Work to be completed: Exact wording is required for every entry; transcribe all of them and leave the images out.

====

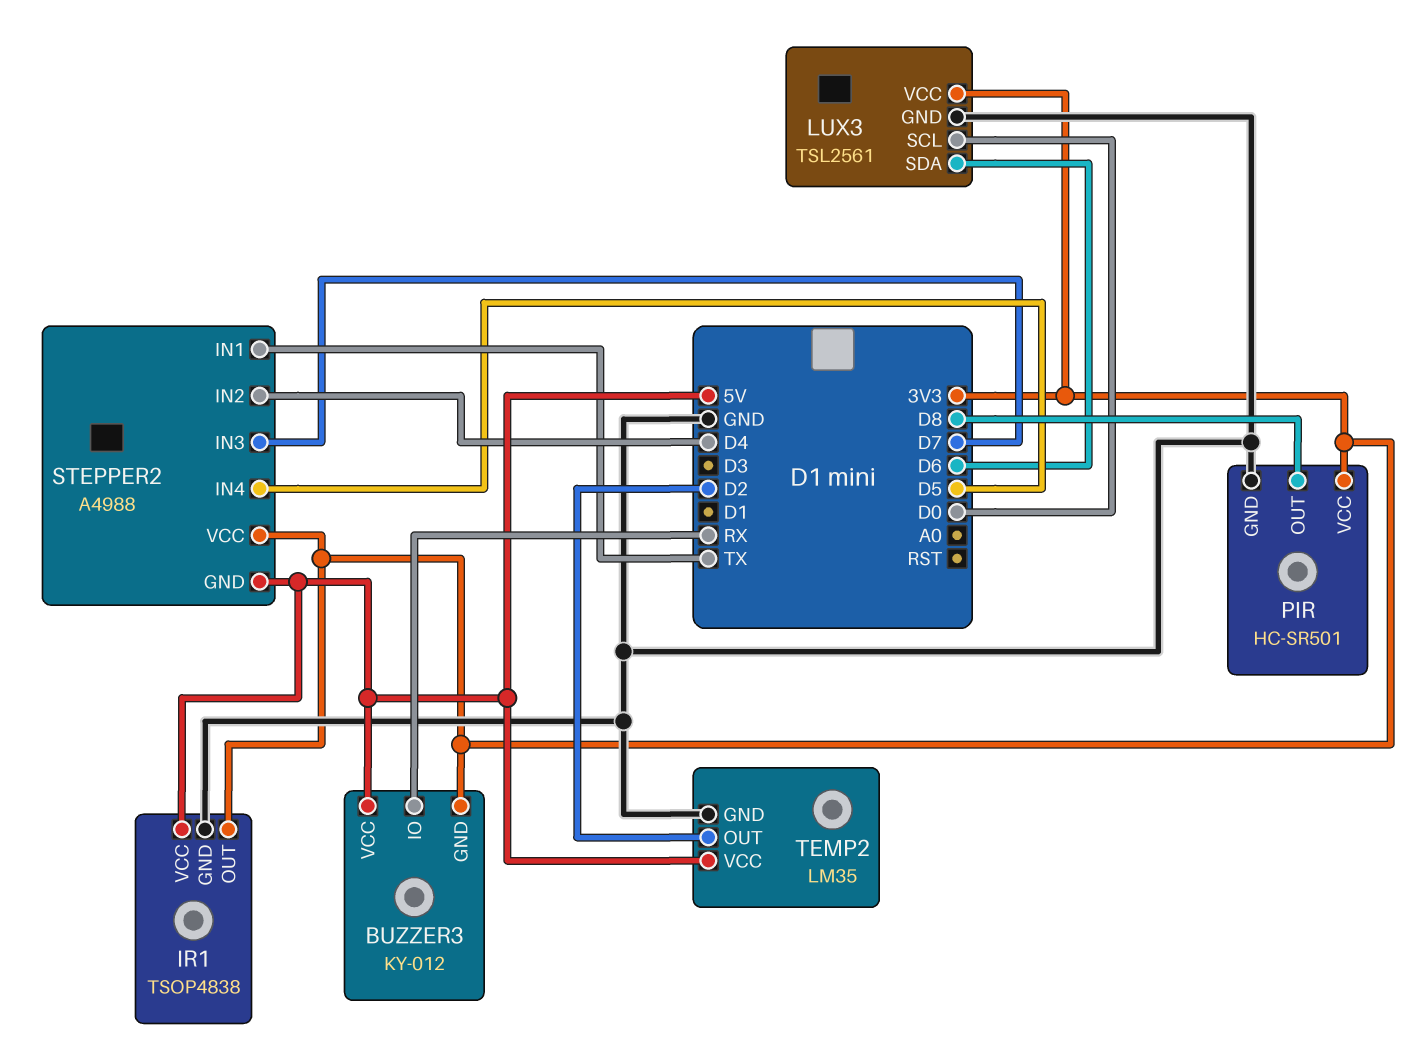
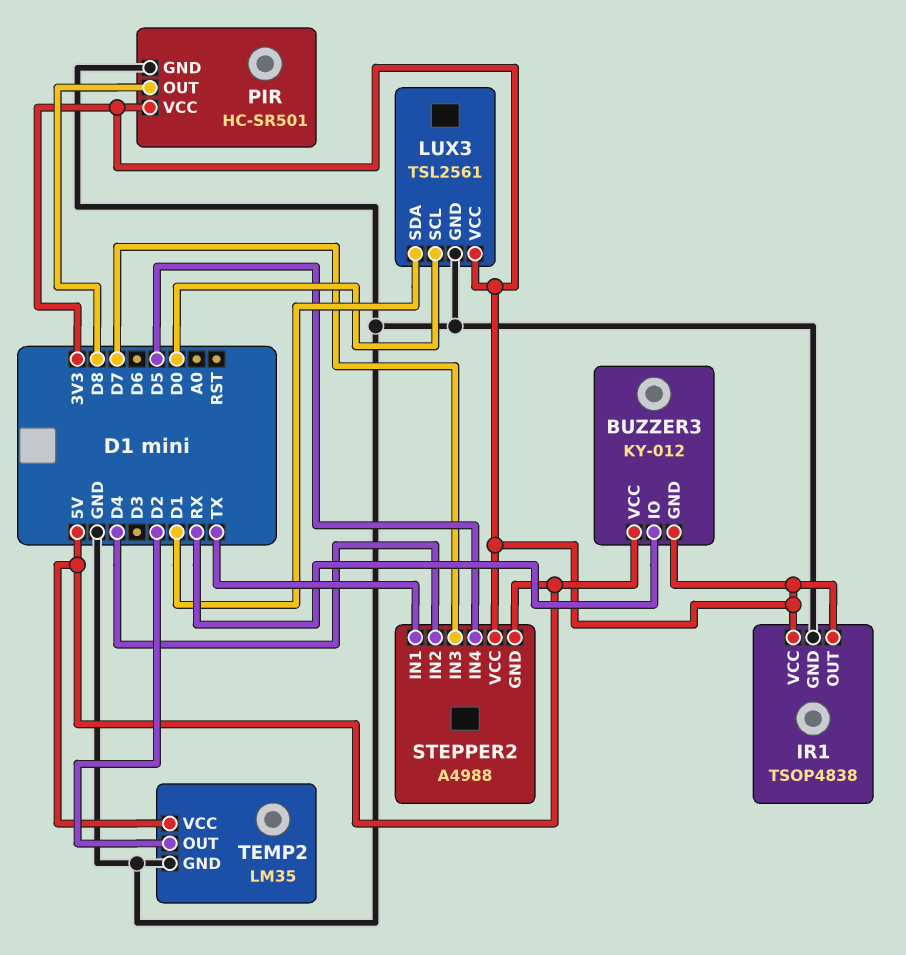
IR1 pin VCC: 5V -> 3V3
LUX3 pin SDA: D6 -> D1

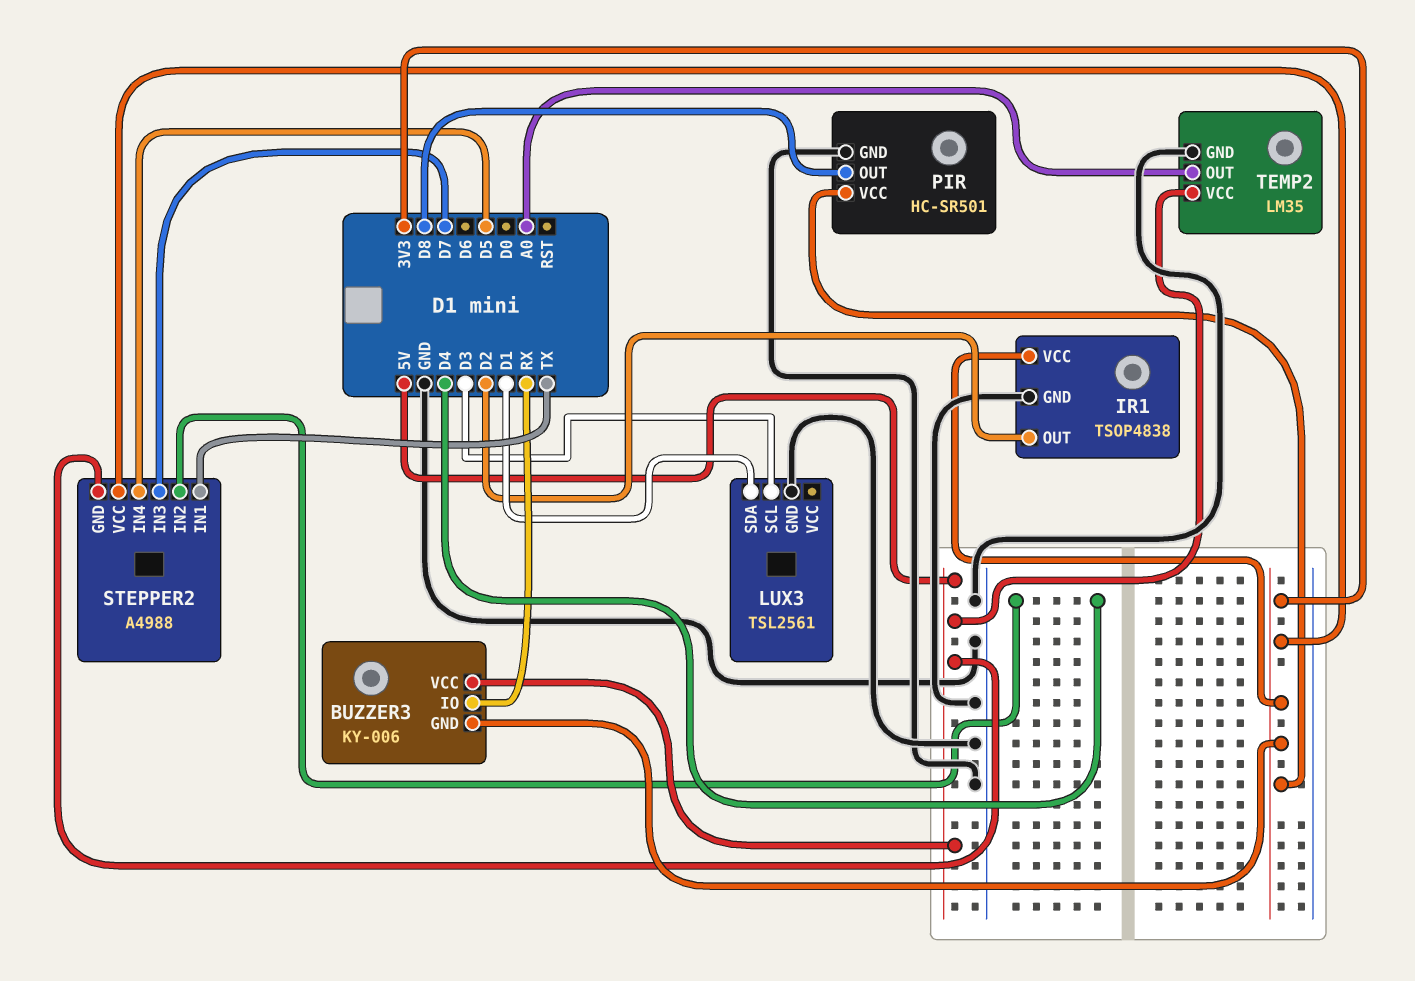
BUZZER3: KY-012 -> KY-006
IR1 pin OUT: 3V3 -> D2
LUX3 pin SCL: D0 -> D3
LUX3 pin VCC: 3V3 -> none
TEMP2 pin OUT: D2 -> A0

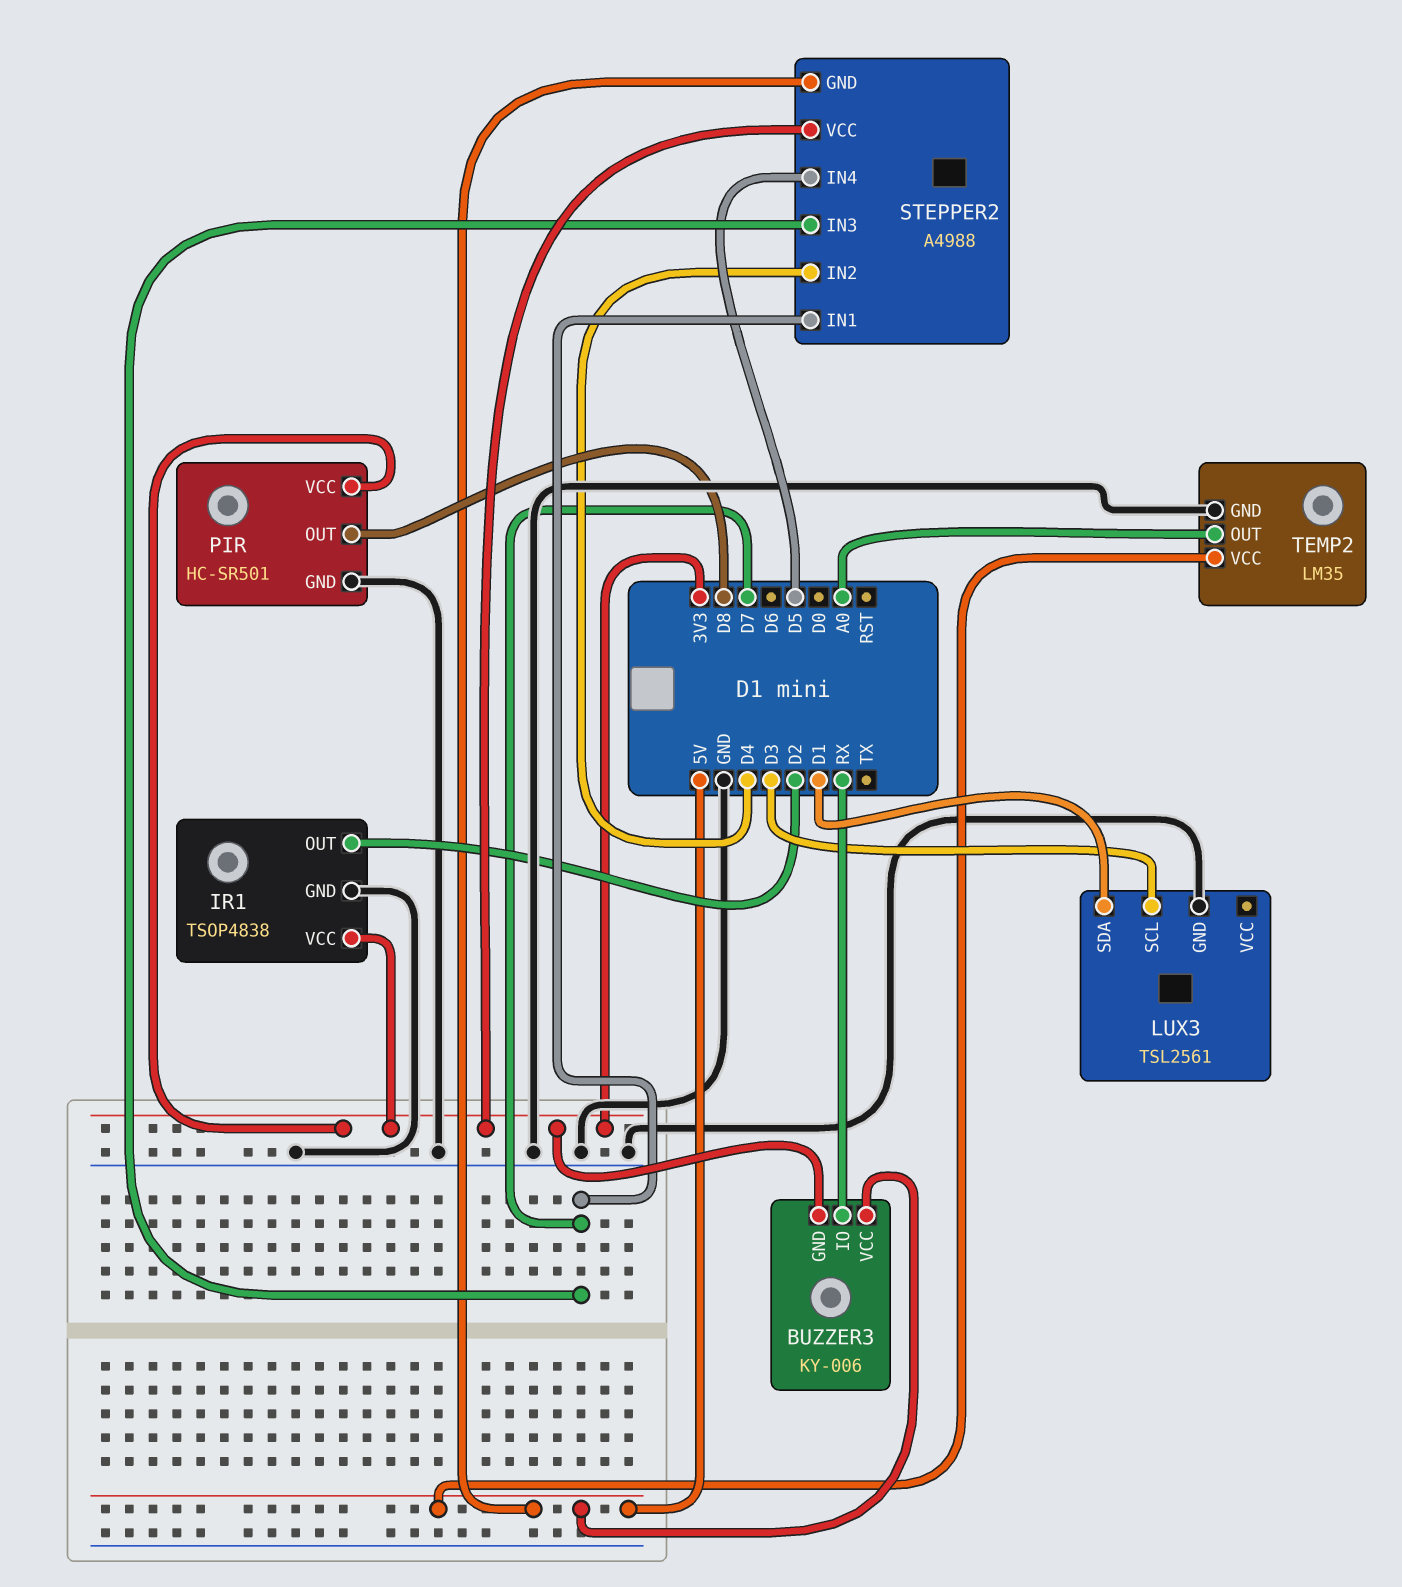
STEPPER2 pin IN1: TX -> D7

====

Response for this exercise:
IR1 pin VCC: 5V -> 3V3
LUX3 pin SDA: D6 -> D1

BUZZER3: KY-012 -> KY-006
IR1 pin OUT: 3V3 -> D2
LUX3 pin SCL: D0 -> D3
LUX3 pin VCC: 3V3 -> none
TEMP2 pin OUT: D2 -> A0

STEPPER2 pin IN1: TX -> D7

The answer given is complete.